__ABOUT THIS TASK__: An exact copy of all the data below is needed, without its pictures.

__MATERIAL FOR THE TASK__:
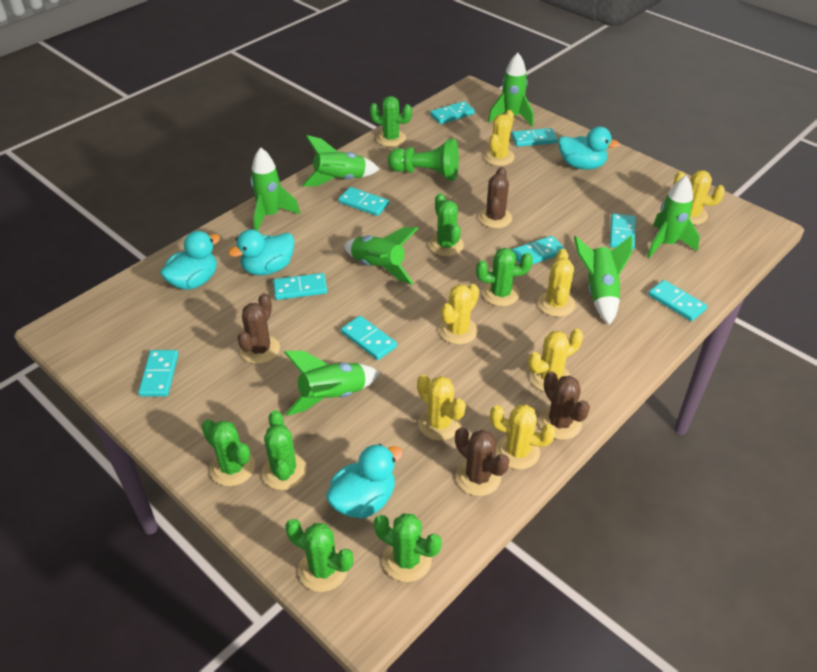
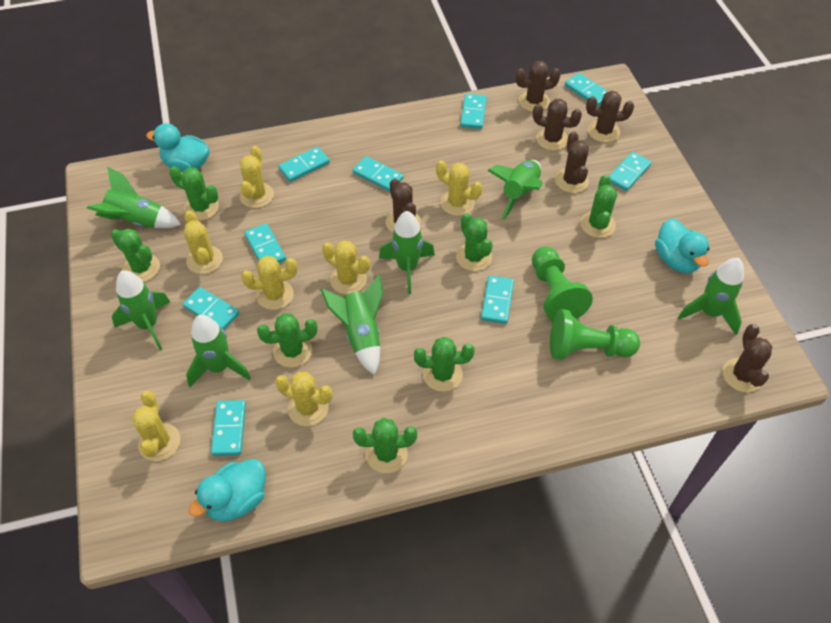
brown cactus: 4 -> 6
green pawn: 1 -> 2
turquoise duck: 4 -> 3

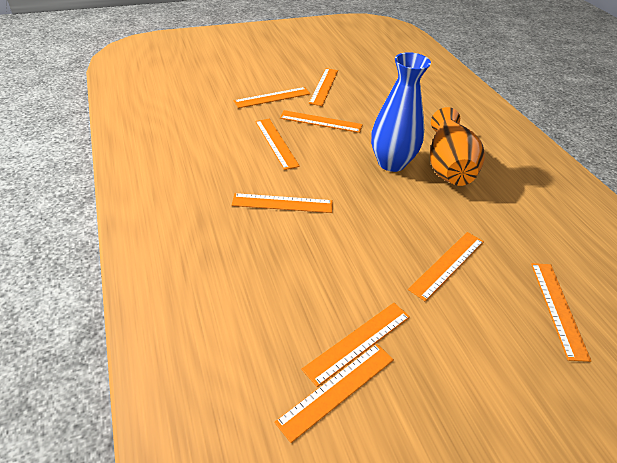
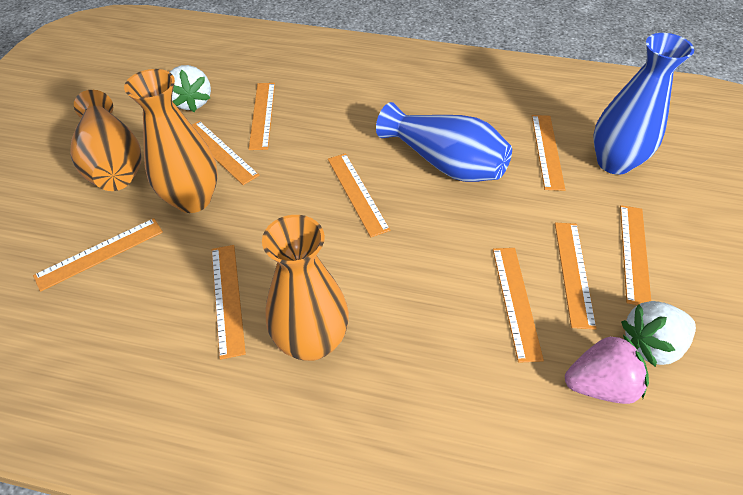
blue vase: 1 -> 2
orange vase: 1 -> 3
pink strawberry: 0 -> 1
white strawberry: 0 -> 2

__TASK OUTPUT__:
brown cactus: 4 -> 6
green pawn: 1 -> 2
turquoise duck: 4 -> 3

blue vase: 1 -> 2
orange vase: 1 -> 3
pink strawberry: 0 -> 1
white strawberry: 0 -> 2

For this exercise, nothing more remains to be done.